*Exercise*: Retype the entries exactly; omit all pictures.

##### Stored data #####

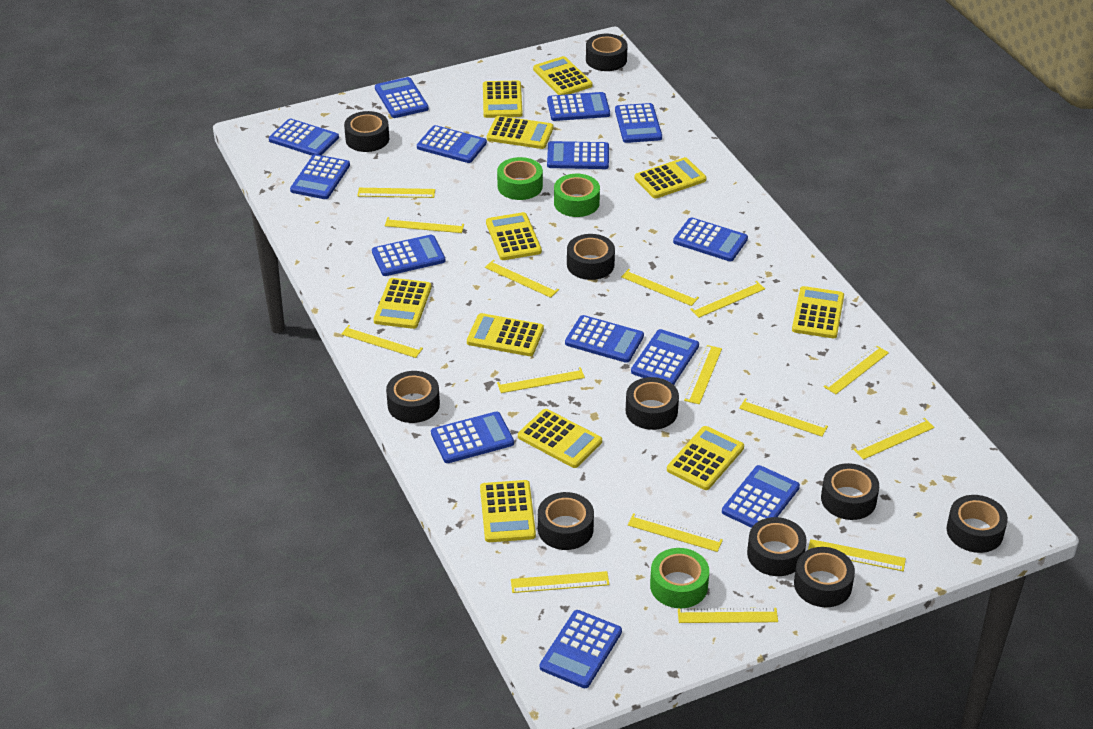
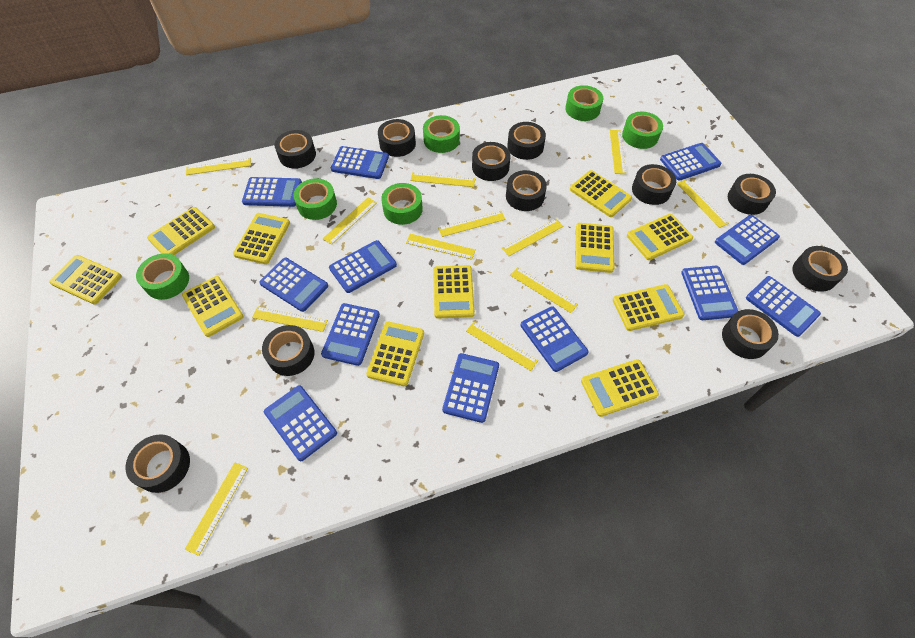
black tape: 10 -> 11
blue calculator: 14 -> 12
green tape: 3 -> 6
yellow ruler: 15 -> 12

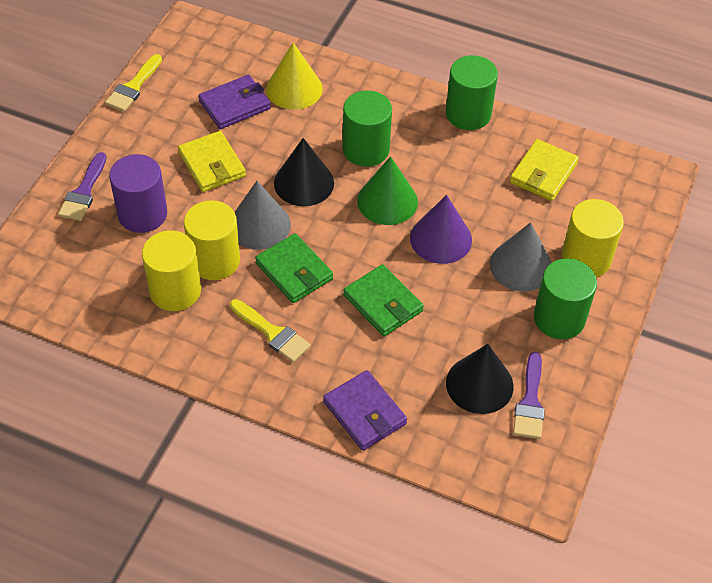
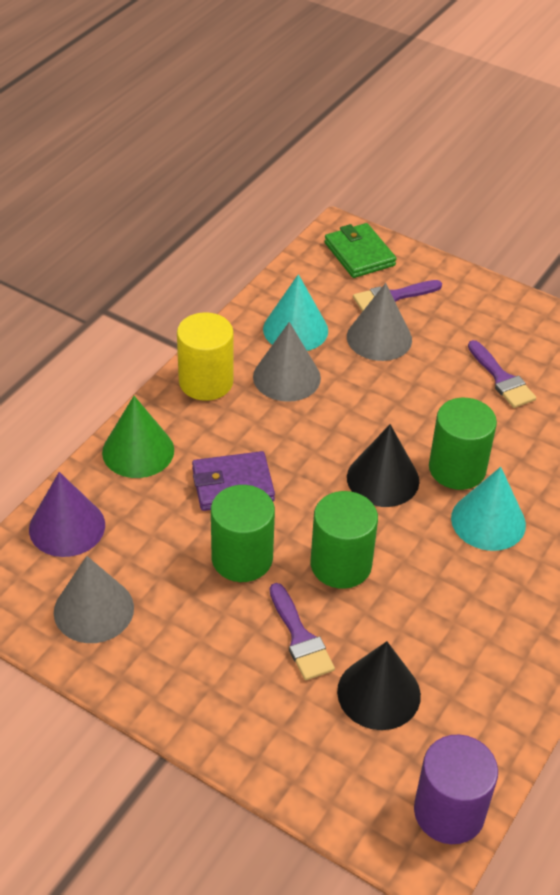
green wallet: 2 -> 1
grey cone: 2 -> 3
purple brush: 2 -> 3
purple wallet: 2 -> 1
turquoise cone: 0 -> 2
yellow brush: 2 -> 0
yellow cone: 1 -> 0
yellow cylinder: 3 -> 1
yellow wallet: 2 -> 0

#####

*Answer to this task*:
black tape: 10 -> 11
blue calculator: 14 -> 12
green tape: 3 -> 6
yellow ruler: 15 -> 12

green wallet: 2 -> 1
grey cone: 2 -> 3
purple brush: 2 -> 3
purple wallet: 2 -> 1
turquoise cone: 0 -> 2
yellow brush: 2 -> 0
yellow cone: 1 -> 0
yellow cylinder: 3 -> 1
yellow wallet: 2 -> 0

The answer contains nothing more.